Would you please restate all of the data exactly?
========================================================================
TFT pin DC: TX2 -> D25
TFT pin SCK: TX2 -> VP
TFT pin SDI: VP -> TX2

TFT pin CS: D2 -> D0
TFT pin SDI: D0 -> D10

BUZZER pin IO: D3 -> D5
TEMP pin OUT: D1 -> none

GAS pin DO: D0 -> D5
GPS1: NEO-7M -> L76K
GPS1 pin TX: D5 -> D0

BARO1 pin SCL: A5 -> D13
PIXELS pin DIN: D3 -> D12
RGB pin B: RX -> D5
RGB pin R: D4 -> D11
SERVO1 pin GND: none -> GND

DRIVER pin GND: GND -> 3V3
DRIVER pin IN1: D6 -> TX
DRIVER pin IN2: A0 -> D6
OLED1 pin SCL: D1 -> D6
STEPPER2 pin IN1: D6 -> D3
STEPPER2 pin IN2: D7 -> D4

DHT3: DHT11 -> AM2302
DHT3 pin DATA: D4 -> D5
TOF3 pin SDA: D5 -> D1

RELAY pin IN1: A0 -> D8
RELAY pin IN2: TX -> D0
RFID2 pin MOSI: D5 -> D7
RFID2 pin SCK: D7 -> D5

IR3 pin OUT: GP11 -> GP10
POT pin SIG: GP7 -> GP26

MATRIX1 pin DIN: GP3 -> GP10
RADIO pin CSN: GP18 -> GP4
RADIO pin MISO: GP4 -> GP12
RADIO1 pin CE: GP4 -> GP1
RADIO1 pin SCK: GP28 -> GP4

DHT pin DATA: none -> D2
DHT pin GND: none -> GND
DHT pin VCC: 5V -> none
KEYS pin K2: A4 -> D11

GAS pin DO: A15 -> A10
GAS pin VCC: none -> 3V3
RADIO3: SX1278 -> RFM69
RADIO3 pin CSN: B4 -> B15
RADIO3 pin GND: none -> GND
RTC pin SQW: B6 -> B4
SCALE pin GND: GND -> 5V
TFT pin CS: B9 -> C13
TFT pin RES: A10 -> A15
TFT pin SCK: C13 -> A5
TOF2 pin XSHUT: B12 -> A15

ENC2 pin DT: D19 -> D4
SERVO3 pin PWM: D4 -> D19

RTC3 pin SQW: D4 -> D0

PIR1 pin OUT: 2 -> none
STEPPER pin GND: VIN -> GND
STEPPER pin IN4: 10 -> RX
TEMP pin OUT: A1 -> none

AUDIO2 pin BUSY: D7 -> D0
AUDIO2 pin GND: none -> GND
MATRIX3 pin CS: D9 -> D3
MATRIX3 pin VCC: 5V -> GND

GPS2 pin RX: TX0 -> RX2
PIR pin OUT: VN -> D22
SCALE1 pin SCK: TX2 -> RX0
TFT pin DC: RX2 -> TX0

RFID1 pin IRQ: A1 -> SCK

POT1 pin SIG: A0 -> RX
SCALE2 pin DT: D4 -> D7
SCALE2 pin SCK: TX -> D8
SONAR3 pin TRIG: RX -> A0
========================================================================
Result below —
TFT pin DC: TX2 -> D25
TFT pin SCK: TX2 -> VP
TFT pin SDI: VP -> TX2

TFT pin CS: D2 -> D0
TFT pin SDI: D0 -> D10

BUZZER pin IO: D3 -> D5
TEMP pin OUT: D1 -> none

GAS pin DO: D0 -> D5
GPS1: NEO-7M -> L76K
GPS1 pin TX: D5 -> D0

BARO1 pin SCL: A5 -> D13
PIXELS pin DIN: D3 -> D12
RGB pin B: RX -> D5
RGB pin R: D4 -> D11
SERVO1 pin GND: none -> GND

DRIVER pin GND: GND -> 3V3
DRIVER pin IN1: D6 -> TX
DRIVER pin IN2: A0 -> D6
OLED1 pin SCL: D1 -> D6
STEPPER2 pin IN1: D6 -> D3
STEPPER2 pin IN2: D7 -> D4

DHT3: DHT11 -> AM2302
DHT3 pin DATA: D4 -> D5
TOF3 pin SDA: D5 -> D1

RELAY pin IN1: A0 -> D8
RELAY pin IN2: TX -> D0
RFID2 pin MOSI: D5 -> D7
RFID2 pin SCK: D7 -> D5

IR3 pin OUT: GP11 -> GP10
POT pin SIG: GP7 -> GP26

MATRIX1 pin DIN: GP3 -> GP10
RADIO pin CSN: GP18 -> GP4
RADIO pin MISO: GP4 -> GP12
RADIO1 pin CE: GP4 -> GP1
RADIO1 pin SCK: GP28 -> GP4

DHT pin DATA: none -> D2
DHT pin GND: none -> GND
DHT pin VCC: 5V -> none
KEYS pin K2: A4 -> D11

GAS pin DO: A15 -> A10
GAS pin VCC: none -> 3V3
RADIO3: SX1278 -> RFM69
RADIO3 pin CSN: B4 -> B15
RADIO3 pin GND: none -> GND
RTC pin SQW: B6 -> B4
SCALE pin GND: GND -> 5V
TFT pin CS: B9 -> C13
TFT pin RES: A10 -> A15
TFT pin SCK: C13 -> A5
TOF2 pin XSHUT: B12 -> A15

ENC2 pin DT: D19 -> D4
SERVO3 pin PWM: D4 -> D19

RTC3 pin SQW: D4 -> D0

PIR1 pin OUT: 2 -> none
STEPPER pin GND: VIN -> GND
STEPPER pin IN4: 10 -> RX
TEMP pin OUT: A1 -> none

AUDIO2 pin BUSY: D7 -> D0
AUDIO2 pin GND: none -> GND
MATRIX3 pin CS: D9 -> D3
MATRIX3 pin VCC: 5V -> GND

GPS2 pin RX: TX0 -> RX2
PIR pin OUT: VN -> D22
SCALE1 pin SCK: TX2 -> RX0
TFT pin DC: RX2 -> TX0

RFID1 pin IRQ: A1 -> SCK

POT1 pin SIG: A0 -> RX
SCALE2 pin DT: D4 -> D7
SCALE2 pin SCK: TX -> D8
SONAR3 pin TRIG: RX -> A0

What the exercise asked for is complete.